PROVIDED MATERIAL:
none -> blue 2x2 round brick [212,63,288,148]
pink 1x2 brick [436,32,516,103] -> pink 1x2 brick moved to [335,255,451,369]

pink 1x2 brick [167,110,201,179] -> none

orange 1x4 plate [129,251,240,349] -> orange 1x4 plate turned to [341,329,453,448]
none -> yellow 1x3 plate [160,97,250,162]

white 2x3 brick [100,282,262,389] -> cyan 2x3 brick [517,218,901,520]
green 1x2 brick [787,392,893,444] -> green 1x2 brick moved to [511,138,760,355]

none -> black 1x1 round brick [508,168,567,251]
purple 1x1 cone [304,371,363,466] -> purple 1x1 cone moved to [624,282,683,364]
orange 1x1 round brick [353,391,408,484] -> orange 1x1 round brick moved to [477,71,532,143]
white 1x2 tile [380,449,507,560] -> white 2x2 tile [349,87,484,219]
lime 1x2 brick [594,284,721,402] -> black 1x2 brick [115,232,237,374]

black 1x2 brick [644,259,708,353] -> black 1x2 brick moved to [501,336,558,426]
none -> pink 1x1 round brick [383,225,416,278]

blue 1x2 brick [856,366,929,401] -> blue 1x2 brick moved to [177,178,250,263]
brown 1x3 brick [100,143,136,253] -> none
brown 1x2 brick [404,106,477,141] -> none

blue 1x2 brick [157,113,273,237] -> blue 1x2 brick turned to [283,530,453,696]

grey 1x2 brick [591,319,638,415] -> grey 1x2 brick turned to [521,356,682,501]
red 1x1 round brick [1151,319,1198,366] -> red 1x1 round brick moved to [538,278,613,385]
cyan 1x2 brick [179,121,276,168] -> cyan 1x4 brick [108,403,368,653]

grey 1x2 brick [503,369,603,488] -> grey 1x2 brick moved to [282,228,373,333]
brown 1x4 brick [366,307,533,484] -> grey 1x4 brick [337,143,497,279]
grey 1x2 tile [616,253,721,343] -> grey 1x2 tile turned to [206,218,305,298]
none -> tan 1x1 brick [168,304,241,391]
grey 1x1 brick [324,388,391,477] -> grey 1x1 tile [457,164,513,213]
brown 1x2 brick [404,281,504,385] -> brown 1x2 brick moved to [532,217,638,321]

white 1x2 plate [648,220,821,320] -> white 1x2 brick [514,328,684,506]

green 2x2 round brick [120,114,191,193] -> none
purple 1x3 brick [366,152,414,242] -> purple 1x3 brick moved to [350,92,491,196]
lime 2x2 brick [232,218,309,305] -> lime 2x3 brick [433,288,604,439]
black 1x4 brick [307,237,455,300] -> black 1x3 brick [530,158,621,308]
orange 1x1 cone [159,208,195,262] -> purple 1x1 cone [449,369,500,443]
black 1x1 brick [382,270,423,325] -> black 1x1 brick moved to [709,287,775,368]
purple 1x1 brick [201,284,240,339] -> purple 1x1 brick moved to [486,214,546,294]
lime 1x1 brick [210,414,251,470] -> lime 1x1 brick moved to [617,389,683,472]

REQUEST: Copy exactly the lines that begin with the one containing "orange 1x1 cone" and continue to the end of the records, both included, and nothing more.

YOUR SOLUTION:
orange 1x1 cone [159,208,195,262] -> purple 1x1 cone [449,369,500,443]
black 1x1 brick [382,270,423,325] -> black 1x1 brick moved to [709,287,775,368]
purple 1x1 brick [201,284,240,339] -> purple 1x1 brick moved to [486,214,546,294]
lime 1x1 brick [210,414,251,470] -> lime 1x1 brick moved to [617,389,683,472]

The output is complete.